**Given task**
Count the lines in the listing below that contain the string "Clarinet", and reply with that number alone.
= = = = = = =
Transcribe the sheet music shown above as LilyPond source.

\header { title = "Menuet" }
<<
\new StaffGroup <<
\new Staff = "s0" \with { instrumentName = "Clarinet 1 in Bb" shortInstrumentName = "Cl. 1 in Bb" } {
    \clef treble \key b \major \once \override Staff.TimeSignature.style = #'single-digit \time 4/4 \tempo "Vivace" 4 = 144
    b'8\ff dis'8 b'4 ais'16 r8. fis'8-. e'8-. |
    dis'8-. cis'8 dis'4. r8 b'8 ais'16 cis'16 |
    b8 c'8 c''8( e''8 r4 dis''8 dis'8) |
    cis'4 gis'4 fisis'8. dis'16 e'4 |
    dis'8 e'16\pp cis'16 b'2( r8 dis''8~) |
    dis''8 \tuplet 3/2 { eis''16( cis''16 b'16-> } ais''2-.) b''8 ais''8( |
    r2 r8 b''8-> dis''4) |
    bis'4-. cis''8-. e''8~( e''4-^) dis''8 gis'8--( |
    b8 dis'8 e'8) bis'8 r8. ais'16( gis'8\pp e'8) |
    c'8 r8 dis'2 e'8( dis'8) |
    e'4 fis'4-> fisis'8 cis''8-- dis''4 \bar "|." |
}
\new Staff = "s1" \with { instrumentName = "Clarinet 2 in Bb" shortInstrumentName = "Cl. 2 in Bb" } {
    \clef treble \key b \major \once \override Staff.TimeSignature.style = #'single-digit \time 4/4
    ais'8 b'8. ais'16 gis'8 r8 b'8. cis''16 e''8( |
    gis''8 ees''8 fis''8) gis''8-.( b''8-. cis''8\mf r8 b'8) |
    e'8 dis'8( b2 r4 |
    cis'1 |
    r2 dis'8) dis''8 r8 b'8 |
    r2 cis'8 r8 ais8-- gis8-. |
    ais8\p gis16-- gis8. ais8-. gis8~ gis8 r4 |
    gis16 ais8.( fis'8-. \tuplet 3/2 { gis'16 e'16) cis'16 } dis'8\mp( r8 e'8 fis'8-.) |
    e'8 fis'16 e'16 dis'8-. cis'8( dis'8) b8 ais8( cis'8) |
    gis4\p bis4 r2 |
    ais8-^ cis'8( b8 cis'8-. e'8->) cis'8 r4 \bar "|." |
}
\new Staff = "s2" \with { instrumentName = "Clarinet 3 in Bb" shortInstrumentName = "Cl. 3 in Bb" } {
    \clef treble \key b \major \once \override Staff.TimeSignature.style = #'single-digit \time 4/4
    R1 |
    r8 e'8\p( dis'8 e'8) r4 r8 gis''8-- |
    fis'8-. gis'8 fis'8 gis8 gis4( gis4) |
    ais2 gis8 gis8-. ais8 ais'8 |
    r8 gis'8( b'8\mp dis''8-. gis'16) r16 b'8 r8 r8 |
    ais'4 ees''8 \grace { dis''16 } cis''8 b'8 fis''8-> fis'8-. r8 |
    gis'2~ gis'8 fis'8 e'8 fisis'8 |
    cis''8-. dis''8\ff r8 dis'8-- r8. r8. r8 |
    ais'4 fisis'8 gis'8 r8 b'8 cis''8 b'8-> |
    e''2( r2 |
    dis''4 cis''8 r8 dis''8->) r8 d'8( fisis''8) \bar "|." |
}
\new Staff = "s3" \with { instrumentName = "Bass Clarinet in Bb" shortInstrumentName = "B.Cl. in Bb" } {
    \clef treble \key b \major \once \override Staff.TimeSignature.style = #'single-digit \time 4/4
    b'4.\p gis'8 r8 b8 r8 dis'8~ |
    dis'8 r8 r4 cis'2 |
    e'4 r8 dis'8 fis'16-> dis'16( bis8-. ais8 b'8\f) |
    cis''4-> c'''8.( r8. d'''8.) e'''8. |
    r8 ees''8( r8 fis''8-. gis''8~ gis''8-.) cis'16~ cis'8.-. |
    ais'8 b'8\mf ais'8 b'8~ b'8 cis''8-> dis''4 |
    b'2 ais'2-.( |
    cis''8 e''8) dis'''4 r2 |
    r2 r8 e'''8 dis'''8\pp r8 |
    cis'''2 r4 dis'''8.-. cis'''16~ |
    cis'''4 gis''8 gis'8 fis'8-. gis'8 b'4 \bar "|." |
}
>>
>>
= = = = = = =
**Result of this task**
4